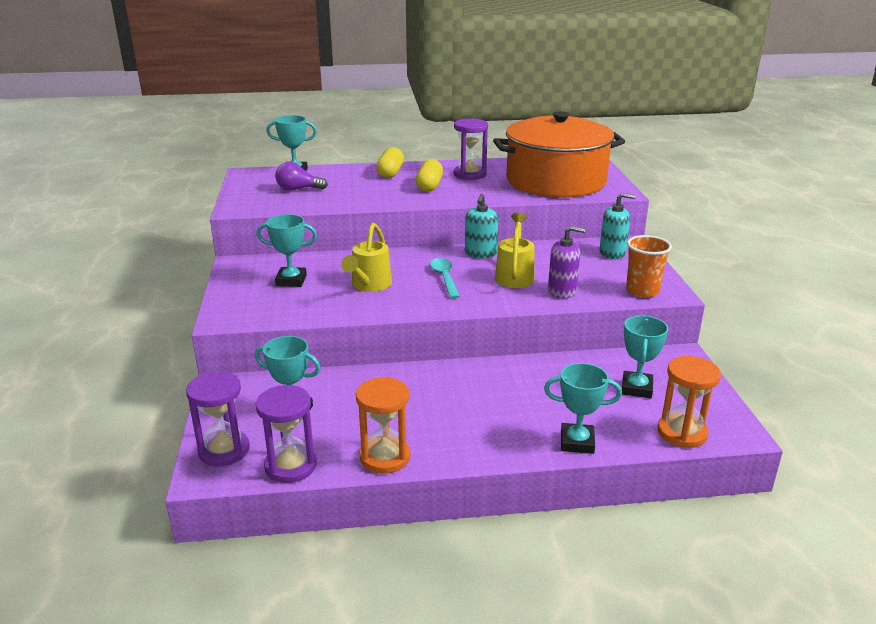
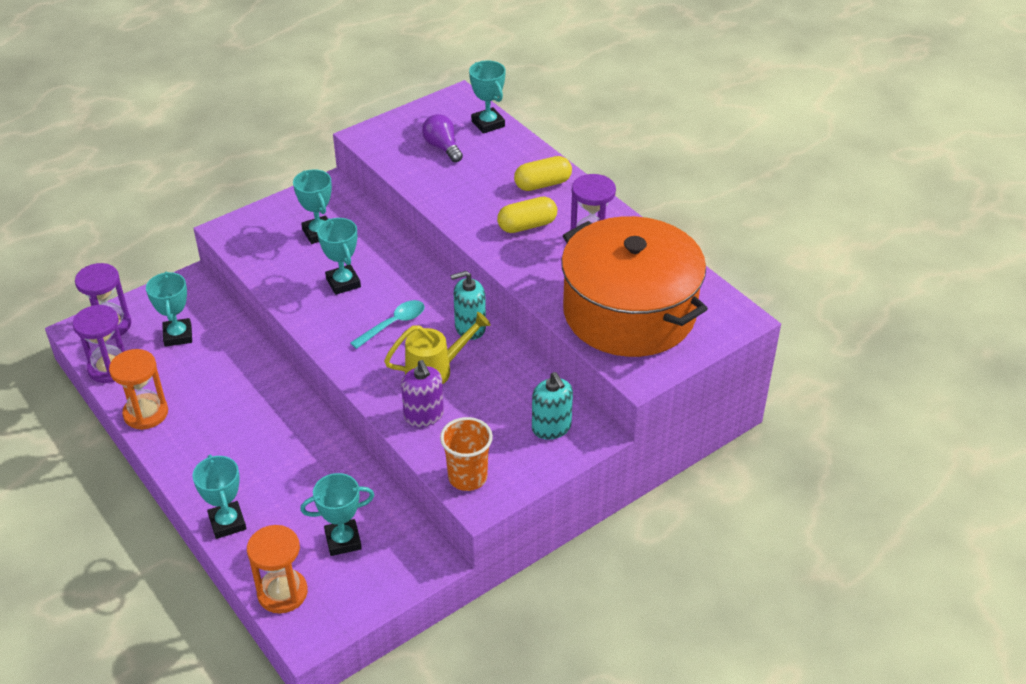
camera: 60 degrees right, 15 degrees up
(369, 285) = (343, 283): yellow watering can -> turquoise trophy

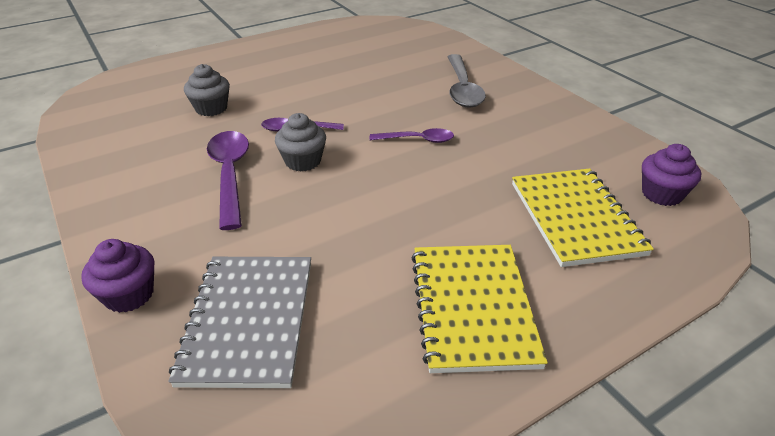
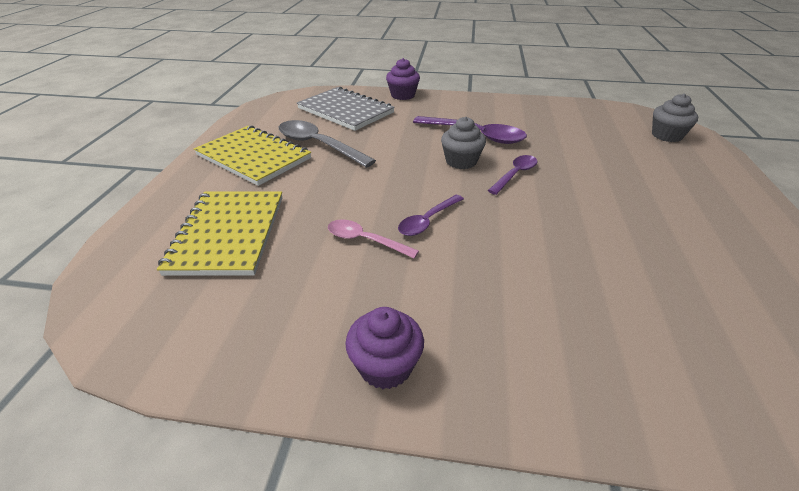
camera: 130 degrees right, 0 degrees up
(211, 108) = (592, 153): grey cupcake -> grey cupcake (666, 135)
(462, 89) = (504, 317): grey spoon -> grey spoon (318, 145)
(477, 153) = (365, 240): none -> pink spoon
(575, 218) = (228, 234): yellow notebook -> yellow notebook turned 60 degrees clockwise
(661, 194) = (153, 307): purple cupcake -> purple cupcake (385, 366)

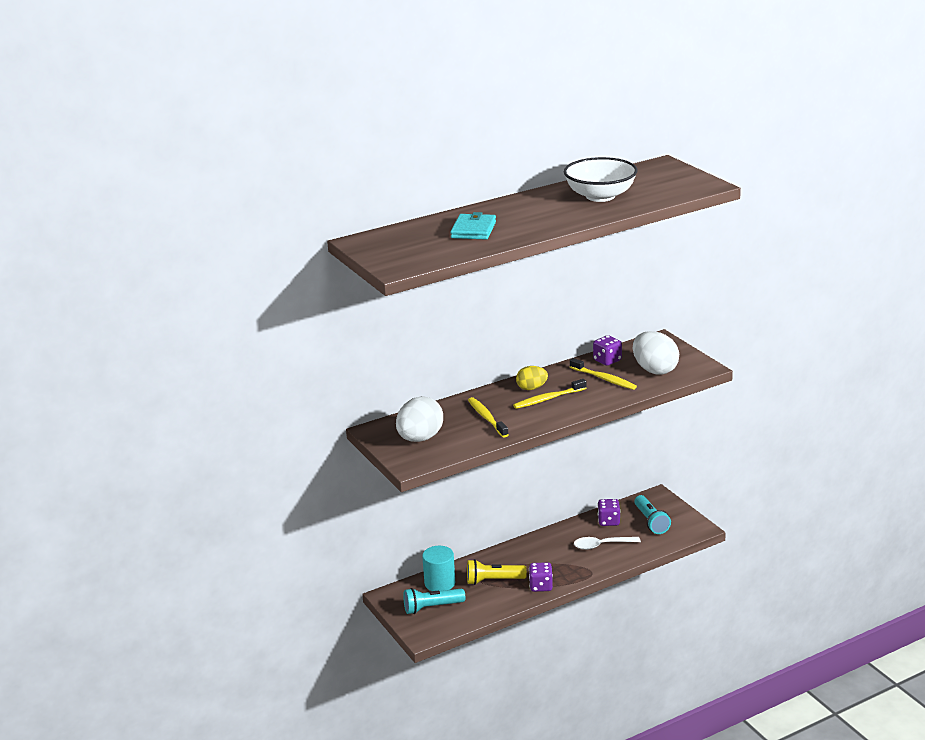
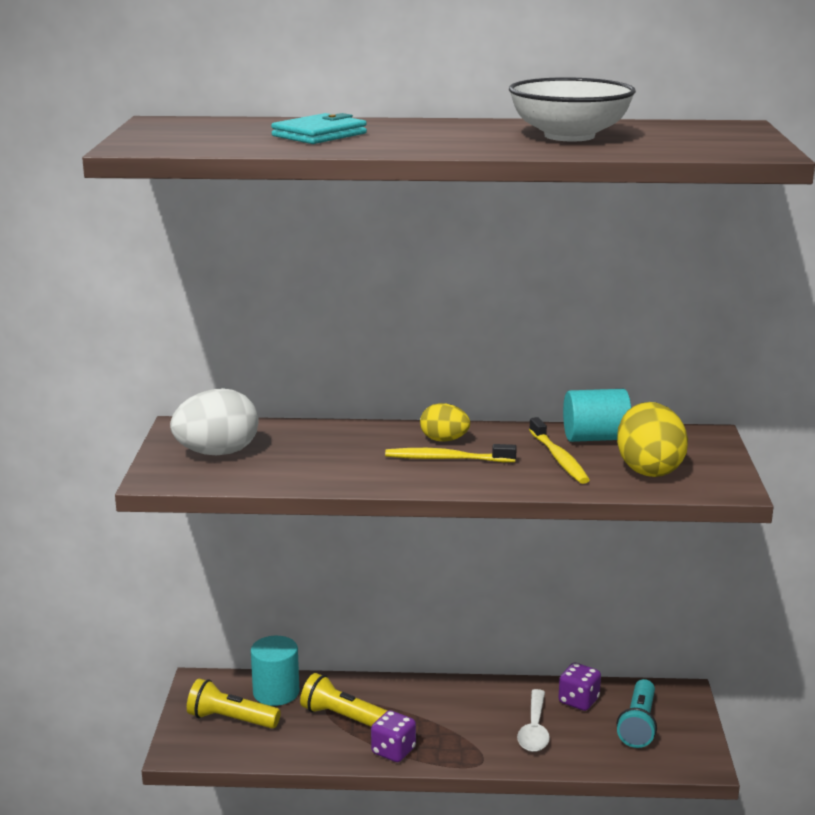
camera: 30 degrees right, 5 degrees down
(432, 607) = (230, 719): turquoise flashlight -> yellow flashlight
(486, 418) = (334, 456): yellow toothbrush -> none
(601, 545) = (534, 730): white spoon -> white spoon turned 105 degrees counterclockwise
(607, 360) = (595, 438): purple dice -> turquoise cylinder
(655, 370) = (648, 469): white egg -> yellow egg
-------
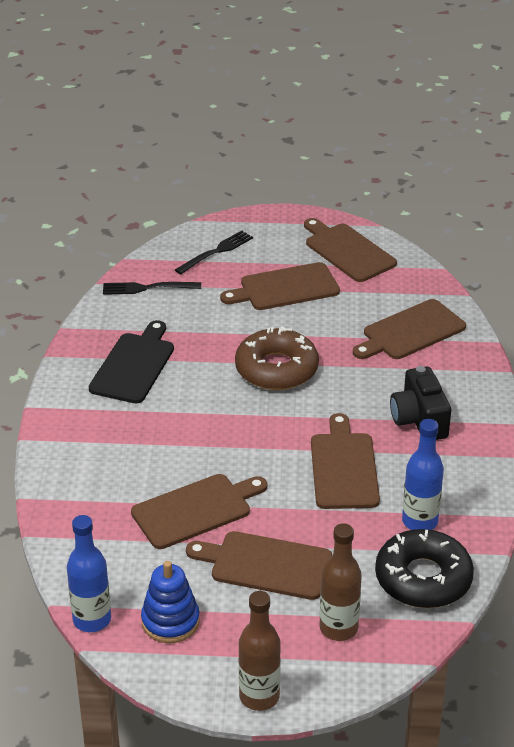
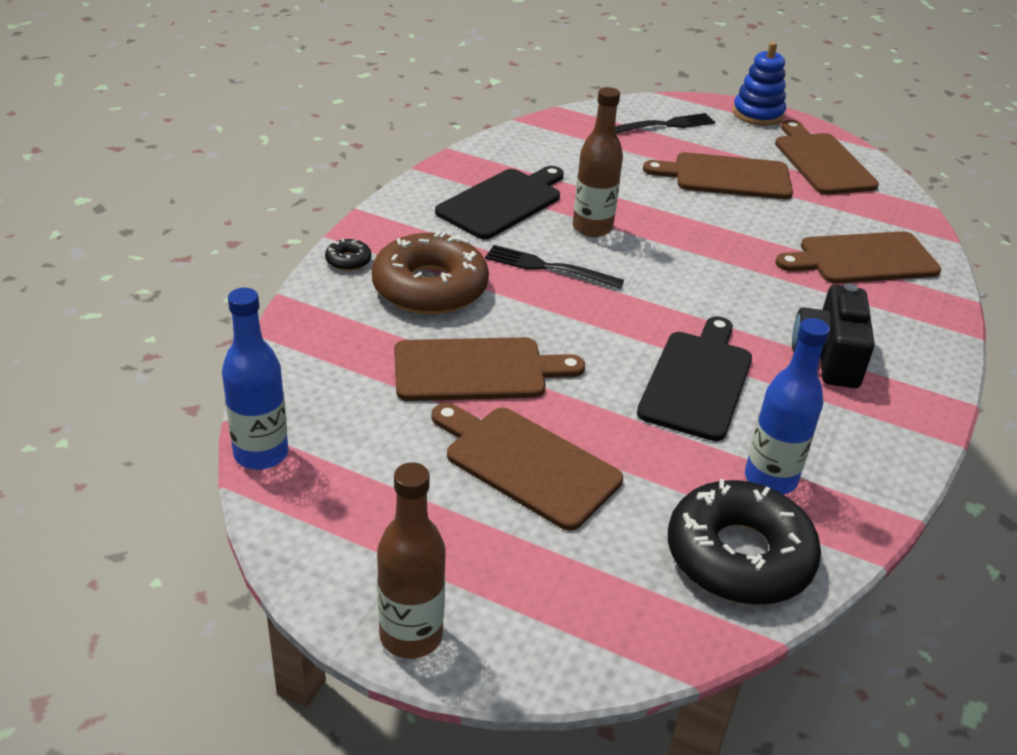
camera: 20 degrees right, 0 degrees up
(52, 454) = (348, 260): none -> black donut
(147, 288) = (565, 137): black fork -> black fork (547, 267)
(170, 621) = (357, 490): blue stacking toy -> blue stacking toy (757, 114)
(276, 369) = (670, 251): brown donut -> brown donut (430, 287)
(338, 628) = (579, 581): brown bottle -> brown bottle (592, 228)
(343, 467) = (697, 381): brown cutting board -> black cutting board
-------
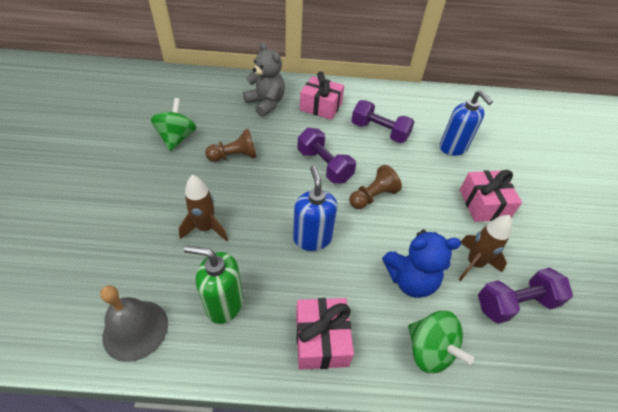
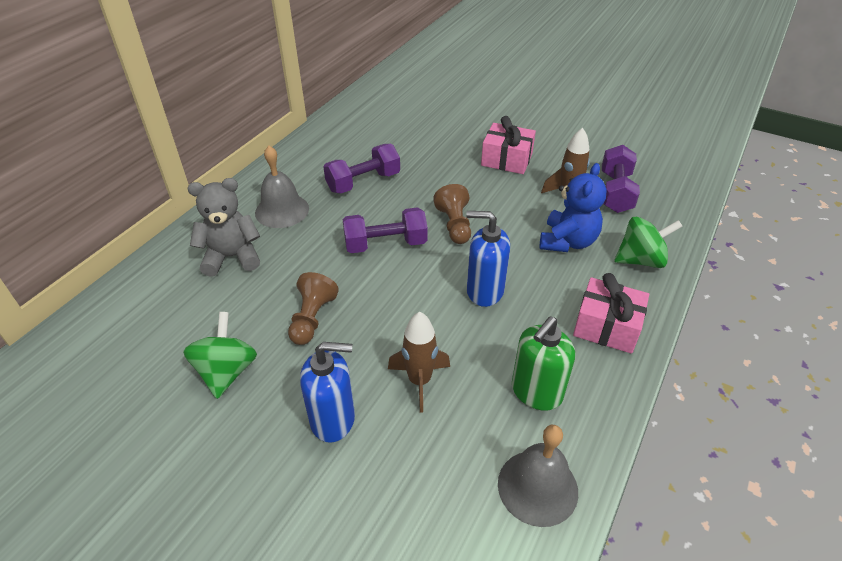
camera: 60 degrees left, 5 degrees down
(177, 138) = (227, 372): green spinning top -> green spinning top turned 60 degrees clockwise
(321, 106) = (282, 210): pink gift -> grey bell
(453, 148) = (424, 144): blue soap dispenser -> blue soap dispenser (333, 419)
-------
TASK PROMPT
Starting at the line containing "(211, 108) = (592, 153): grey" and stopping at the line containing "(655, 370) = (648, 469): white", output each line exactly as it appears above. Leave out the pictures.

WORKED SOLUTION
(211, 108) = (592, 153): grey cupcake -> grey cupcake (666, 135)
(462, 89) = (504, 317): grey spoon -> grey spoon (318, 145)
(477, 153) = (365, 240): none -> pink spoon
(575, 218) = (228, 234): yellow notebook -> yellow notebook turned 60 degrees clockwise
(661, 194) = (153, 307): purple cupcake -> purple cupcake (385, 366)

camera: 30 degrees right, 5 degrees down
(432, 607) = (230, 719): turquoise flashlight -> yellow flashlight
(486, 418) = (334, 456): yellow toothbrush -> none
(601, 545) = (534, 730): white spoon -> white spoon turned 105 degrees counterclockwise
(607, 360) = (595, 438): purple dice -> turquoise cylinder
(655, 370) = (648, 469): white egg -> yellow egg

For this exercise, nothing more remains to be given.